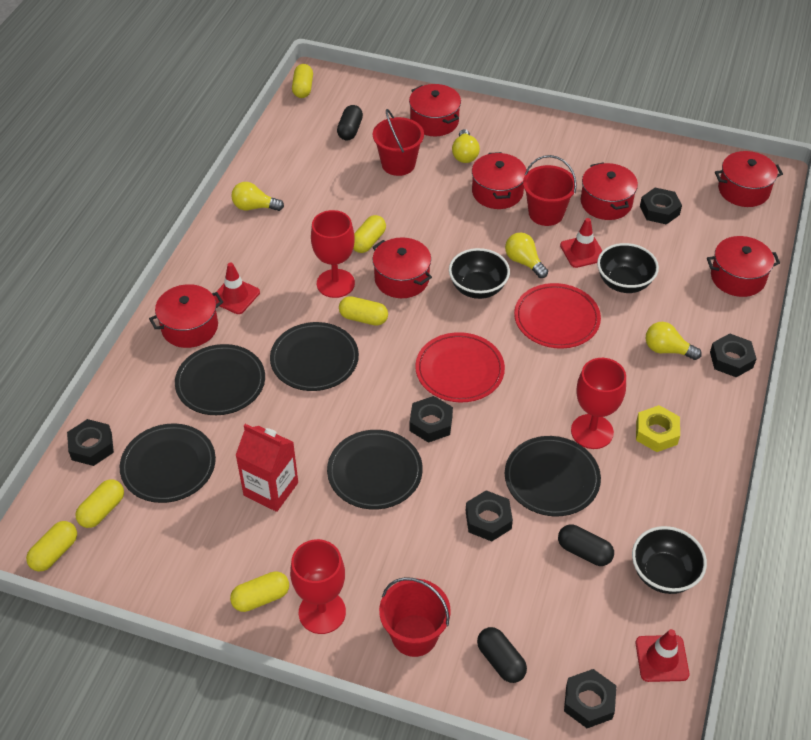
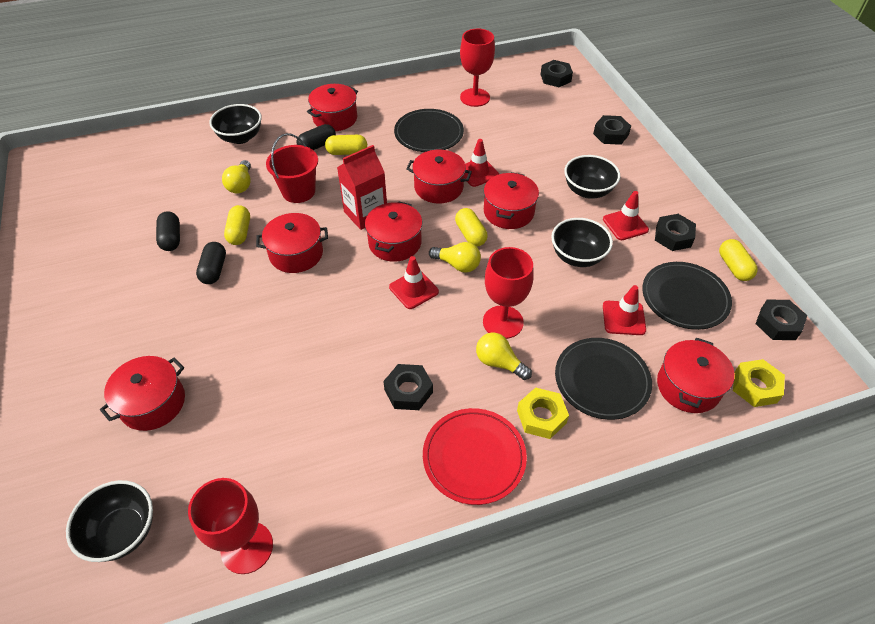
black bowl: 3 -> 4
black nut: 6 -> 5
black plate: 5 -> 3
red bucket: 3 -> 1
red plate: 2 -> 1
red traffic cone: 3 -> 4
yellow capsule: 6 -> 4
yellow light bulb: 4 -> 3
yellow nut: 1 -> 2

==================================================

#### Your assignment:
Leave out the pictures and return every record word for word.

#### Task response:
black bowl: 3 -> 4
black nut: 6 -> 5
black plate: 5 -> 3
red bucket: 3 -> 1
red plate: 2 -> 1
red traffic cone: 3 -> 4
yellow capsule: 6 -> 4
yellow light bulb: 4 -> 3
yellow nut: 1 -> 2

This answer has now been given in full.